Start of Supplied material
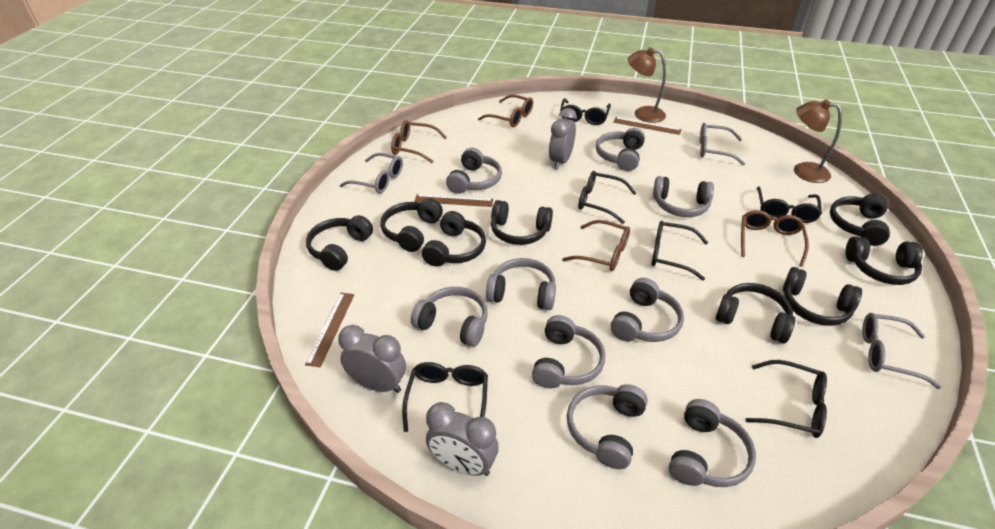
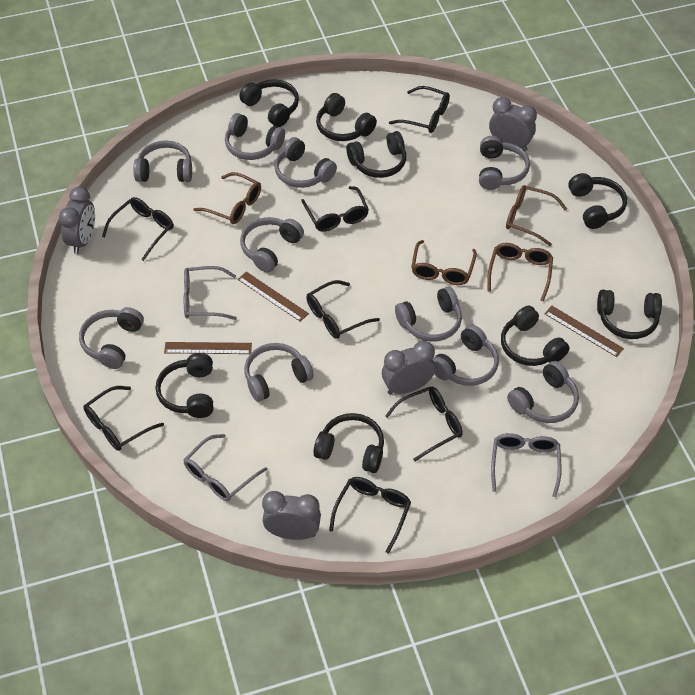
black glasses: 6 -> 7
brown lamp: 2 -> 0
grey clock: 3 -> 4
grey headphones: 9 -> 10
End of Supplied material
* **Activity**: For this exercise, write the listing out again exactly, excluding all images.

* **Output of the exercise**:
black glasses: 6 -> 7
brown lamp: 2 -> 0
grey clock: 3 -> 4
grey headphones: 9 -> 10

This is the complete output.